Supplied data:
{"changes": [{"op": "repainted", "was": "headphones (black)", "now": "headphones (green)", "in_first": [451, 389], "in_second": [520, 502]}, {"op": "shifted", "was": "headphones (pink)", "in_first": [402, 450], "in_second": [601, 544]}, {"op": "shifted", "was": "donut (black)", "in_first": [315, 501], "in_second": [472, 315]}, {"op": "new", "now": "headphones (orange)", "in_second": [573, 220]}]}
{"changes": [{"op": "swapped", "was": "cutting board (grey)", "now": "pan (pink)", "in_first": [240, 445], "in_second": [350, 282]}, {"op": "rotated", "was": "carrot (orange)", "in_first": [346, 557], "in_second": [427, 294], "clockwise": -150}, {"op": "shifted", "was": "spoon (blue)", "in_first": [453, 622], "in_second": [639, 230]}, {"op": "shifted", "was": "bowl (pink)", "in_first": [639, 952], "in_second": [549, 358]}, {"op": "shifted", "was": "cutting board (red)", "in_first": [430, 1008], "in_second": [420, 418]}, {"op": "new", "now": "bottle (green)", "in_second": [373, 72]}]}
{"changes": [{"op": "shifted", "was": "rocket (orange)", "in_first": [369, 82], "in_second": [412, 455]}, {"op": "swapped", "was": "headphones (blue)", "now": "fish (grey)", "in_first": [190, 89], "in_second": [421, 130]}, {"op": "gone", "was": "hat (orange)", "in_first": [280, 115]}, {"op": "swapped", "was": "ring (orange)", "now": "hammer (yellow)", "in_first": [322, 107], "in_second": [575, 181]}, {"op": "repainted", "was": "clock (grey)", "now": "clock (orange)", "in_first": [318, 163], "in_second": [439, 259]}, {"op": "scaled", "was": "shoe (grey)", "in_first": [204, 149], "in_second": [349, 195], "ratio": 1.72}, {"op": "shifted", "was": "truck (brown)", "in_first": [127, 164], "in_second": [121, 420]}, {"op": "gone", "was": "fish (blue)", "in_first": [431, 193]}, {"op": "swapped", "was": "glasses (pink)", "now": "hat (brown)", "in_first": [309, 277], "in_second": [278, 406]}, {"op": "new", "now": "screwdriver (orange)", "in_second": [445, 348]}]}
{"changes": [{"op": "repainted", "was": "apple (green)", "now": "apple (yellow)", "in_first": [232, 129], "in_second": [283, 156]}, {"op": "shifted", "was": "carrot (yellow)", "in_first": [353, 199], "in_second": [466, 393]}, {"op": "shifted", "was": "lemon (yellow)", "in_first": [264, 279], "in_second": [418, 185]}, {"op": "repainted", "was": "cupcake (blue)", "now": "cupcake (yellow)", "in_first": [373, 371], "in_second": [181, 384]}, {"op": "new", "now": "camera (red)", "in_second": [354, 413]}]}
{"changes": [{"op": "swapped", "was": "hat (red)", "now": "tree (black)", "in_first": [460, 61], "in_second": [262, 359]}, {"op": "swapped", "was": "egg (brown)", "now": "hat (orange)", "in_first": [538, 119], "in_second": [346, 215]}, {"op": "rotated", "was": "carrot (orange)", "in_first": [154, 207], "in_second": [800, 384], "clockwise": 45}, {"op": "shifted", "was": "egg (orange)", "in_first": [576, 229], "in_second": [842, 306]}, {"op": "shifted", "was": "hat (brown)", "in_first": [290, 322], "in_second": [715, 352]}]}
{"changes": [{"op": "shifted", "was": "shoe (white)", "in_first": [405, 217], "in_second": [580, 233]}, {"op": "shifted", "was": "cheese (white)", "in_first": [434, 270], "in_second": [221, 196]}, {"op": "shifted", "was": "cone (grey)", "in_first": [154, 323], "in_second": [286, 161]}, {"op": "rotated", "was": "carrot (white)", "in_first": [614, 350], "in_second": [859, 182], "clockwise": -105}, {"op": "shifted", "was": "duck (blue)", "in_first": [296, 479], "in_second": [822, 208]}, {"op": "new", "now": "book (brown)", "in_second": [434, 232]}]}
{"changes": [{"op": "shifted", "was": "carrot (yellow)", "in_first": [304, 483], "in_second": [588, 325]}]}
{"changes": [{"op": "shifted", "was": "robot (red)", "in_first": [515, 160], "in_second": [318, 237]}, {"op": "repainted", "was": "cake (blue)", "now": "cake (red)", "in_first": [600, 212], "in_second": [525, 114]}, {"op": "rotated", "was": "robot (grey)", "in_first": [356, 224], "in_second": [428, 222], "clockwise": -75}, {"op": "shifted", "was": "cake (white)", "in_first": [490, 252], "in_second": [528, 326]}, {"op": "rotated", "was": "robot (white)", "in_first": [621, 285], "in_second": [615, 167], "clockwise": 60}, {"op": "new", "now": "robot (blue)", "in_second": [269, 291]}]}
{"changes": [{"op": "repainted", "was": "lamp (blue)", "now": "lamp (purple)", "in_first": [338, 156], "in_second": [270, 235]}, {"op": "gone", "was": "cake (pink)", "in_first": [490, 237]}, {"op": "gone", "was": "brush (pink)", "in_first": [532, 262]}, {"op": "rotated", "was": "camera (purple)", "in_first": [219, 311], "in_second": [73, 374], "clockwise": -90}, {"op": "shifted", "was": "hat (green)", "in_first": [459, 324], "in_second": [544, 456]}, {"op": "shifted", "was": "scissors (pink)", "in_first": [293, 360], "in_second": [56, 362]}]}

Activity:
In your reply, restate every entry exactly.

Completed exercise:
{"changes": [{"op": "repainted", "was": "headphones (black)", "now": "headphones (green)", "in_first": [451, 389], "in_second": [520, 502]}, {"op": "shifted", "was": "headphones (pink)", "in_first": [402, 450], "in_second": [601, 544]}, {"op": "shifted", "was": "donut (black)", "in_first": [315, 501], "in_second": [472, 315]}, {"op": "new", "now": "headphones (orange)", "in_second": [573, 220]}]}
{"changes": [{"op": "swapped", "was": "cutting board (grey)", "now": "pan (pink)", "in_first": [240, 445], "in_second": [350, 282]}, {"op": "rotated", "was": "carrot (orange)", "in_first": [346, 557], "in_second": [427, 294], "clockwise": -150}, {"op": "shifted", "was": "spoon (blue)", "in_first": [453, 622], "in_second": [639, 230]}, {"op": "shifted", "was": "bowl (pink)", "in_first": [639, 952], "in_second": [549, 358]}, {"op": "shifted", "was": "cutting board (red)", "in_first": [430, 1008], "in_second": [420, 418]}, {"op": "new", "now": "bottle (green)", "in_second": [373, 72]}]}
{"changes": [{"op": "shifted", "was": "rocket (orange)", "in_first": [369, 82], "in_second": [412, 455]}, {"op": "swapped", "was": "headphones (blue)", "now": "fish (grey)", "in_first": [190, 89], "in_second": [421, 130]}, {"op": "gone", "was": "hat (orange)", "in_first": [280, 115]}, {"op": "swapped", "was": "ring (orange)", "now": "hammer (yellow)", "in_first": [322, 107], "in_second": [575, 181]}, {"op": "repainted", "was": "clock (grey)", "now": "clock (orange)", "in_first": [318, 163], "in_second": [439, 259]}, {"op": "scaled", "was": "shoe (grey)", "in_first": [204, 149], "in_second": [349, 195], "ratio": 1.72}, {"op": "shifted", "was": "truck (brown)", "in_first": [127, 164], "in_second": [121, 420]}, {"op": "gone", "was": "fish (blue)", "in_first": [431, 193]}, {"op": "swapped", "was": "glasses (pink)", "now": "hat (brown)", "in_first": [309, 277], "in_second": [278, 406]}, {"op": "new", "now": "screwdriver (orange)", "in_second": [445, 348]}]}
{"changes": [{"op": "repainted", "was": "apple (green)", "now": "apple (yellow)", "in_first": [232, 129], "in_second": [283, 156]}, {"op": "shifted", "was": "carrot (yellow)", "in_first": [353, 199], "in_second": [466, 393]}, {"op": "shifted", "was": "lemon (yellow)", "in_first": [264, 279], "in_second": [418, 185]}, {"op": "repainted", "was": "cupcake (blue)", "now": "cupcake (yellow)", "in_first": [373, 371], "in_second": [181, 384]}, {"op": "new", "now": "camera (red)", "in_second": [354, 413]}]}
{"changes": [{"op": "swapped", "was": "hat (red)", "now": "tree (black)", "in_first": [460, 61], "in_second": [262, 359]}, {"op": "swapped", "was": "egg (brown)", "now": "hat (orange)", "in_first": [538, 119], "in_second": [346, 215]}, {"op": "rotated", "was": "carrot (orange)", "in_first": [154, 207], "in_second": [800, 384], "clockwise": 45}, {"op": "shifted", "was": "egg (orange)", "in_first": [576, 229], "in_second": [842, 306]}, {"op": "shifted", "was": "hat (brown)", "in_first": [290, 322], "in_second": [715, 352]}]}
{"changes": [{"op": "shifted", "was": "shoe (white)", "in_first": [405, 217], "in_second": [580, 233]}, {"op": "shifted", "was": "cheese (white)", "in_first": [434, 270], "in_second": [221, 196]}, {"op": "shifted", "was": "cone (grey)", "in_first": [154, 323], "in_second": [286, 161]}, {"op": "rotated", "was": "carrot (white)", "in_first": [614, 350], "in_second": [859, 182], "clockwise": -105}, {"op": "shifted", "was": "duck (blue)", "in_first": [296, 479], "in_second": [822, 208]}, {"op": "new", "now": "book (brown)", "in_second": [434, 232]}]}
{"changes": [{"op": "shifted", "was": "carrot (yellow)", "in_first": [304, 483], "in_second": [588, 325]}]}
{"changes": [{"op": "shifted", "was": "robot (red)", "in_first": [515, 160], "in_second": [318, 237]}, {"op": "repainted", "was": "cake (blue)", "now": "cake (red)", "in_first": [600, 212], "in_second": [525, 114]}, {"op": "rotated", "was": "robot (grey)", "in_first": [356, 224], "in_second": [428, 222], "clockwise": -75}, {"op": "shifted", "was": "cake (white)", "in_first": [490, 252], "in_second": [528, 326]}, {"op": "rotated", "was": "robot (white)", "in_first": [621, 285], "in_second": [615, 167], "clockwise": 60}, {"op": "new", "now": "robot (blue)", "in_second": [269, 291]}]}
{"changes": [{"op": "repainted", "was": "lamp (blue)", "now": "lamp (purple)", "in_first": [338, 156], "in_second": [270, 235]}, {"op": "gone", "was": "cake (pink)", "in_first": [490, 237]}, {"op": "gone", "was": "brush (pink)", "in_first": [532, 262]}, {"op": "rotated", "was": "camera (purple)", "in_first": [219, 311], "in_second": [73, 374], "clockwise": -90}, {"op": "shifted", "was": "hat (green)", "in_first": [459, 324], "in_second": [544, 456]}, {"op": "shifted", "was": "scissors (pink)", "in_first": [293, 360], "in_second": [56, 362]}]}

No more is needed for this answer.